(Beginning of STUDY MATERIAL)

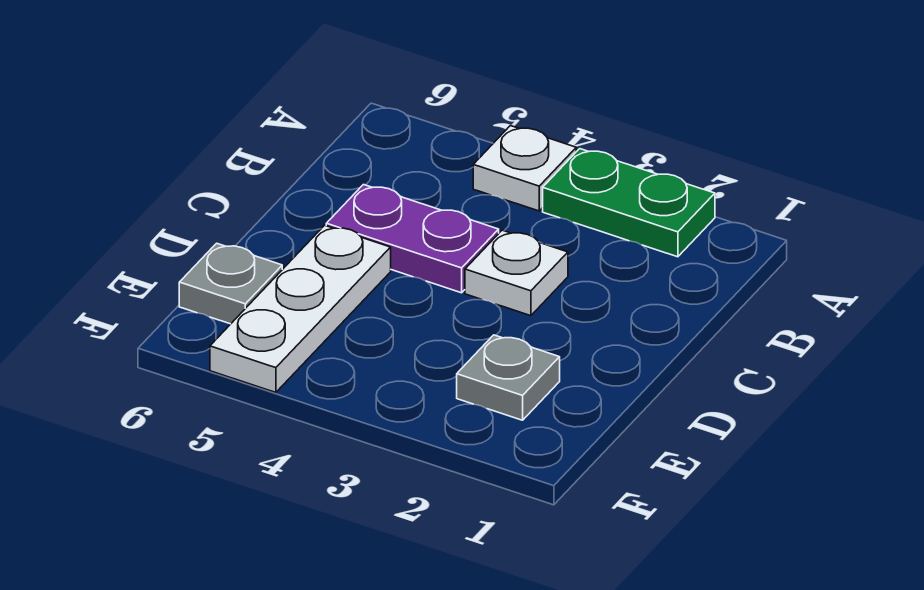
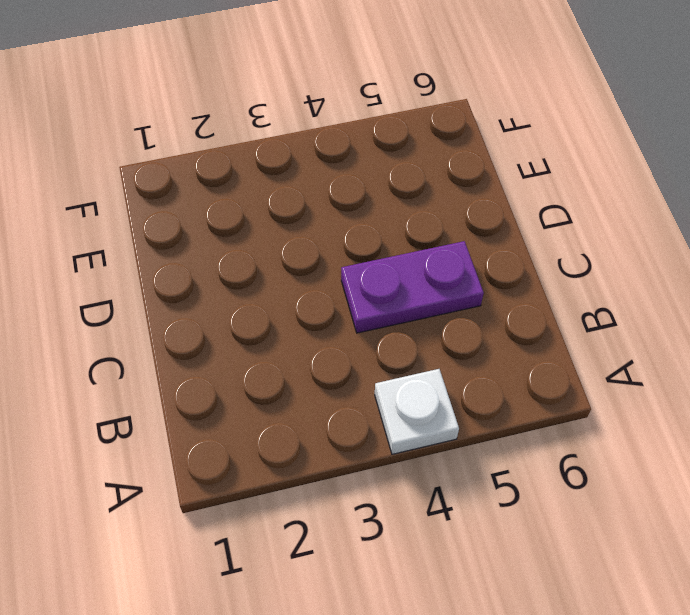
none -> green plate A2:A3 level 1
none -> white plate C3 level 1

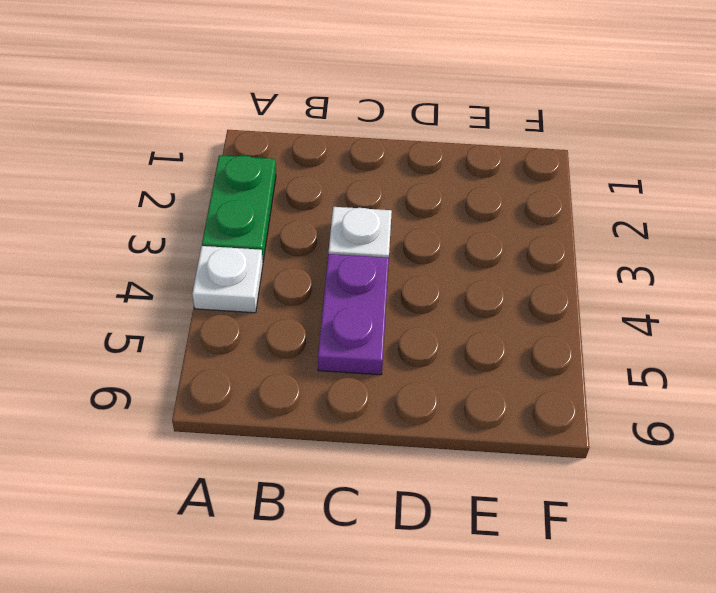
none -> white plate D5:F5 level 1
none -> grey plate E2 level 1

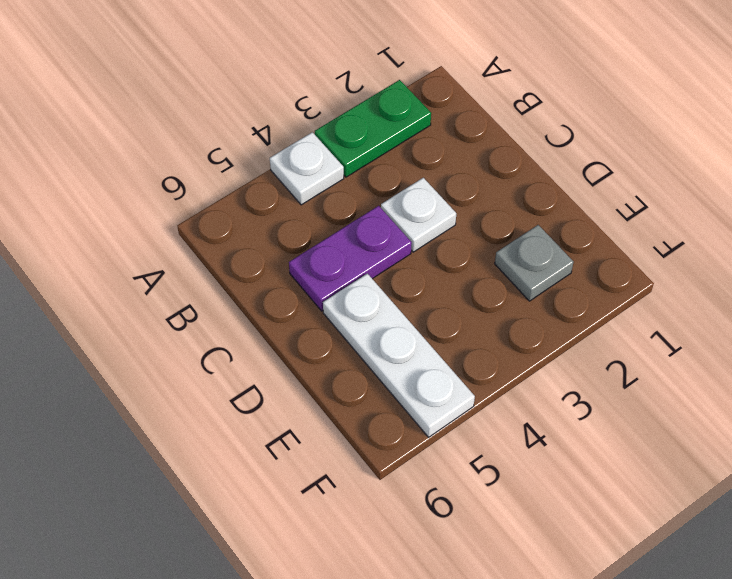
none -> grey plate E6 level 1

(End of STUDY MATERIAL)

• _WHAT NEEDS TO BE DONE_: Return every record exactly, without the pictures.

• _SOLUTION TO THIS TASK_:
none -> green plate A2:A3 level 1
none -> white plate C3 level 1

none -> white plate D5:F5 level 1
none -> grey plate E2 level 1

none -> grey plate E6 level 1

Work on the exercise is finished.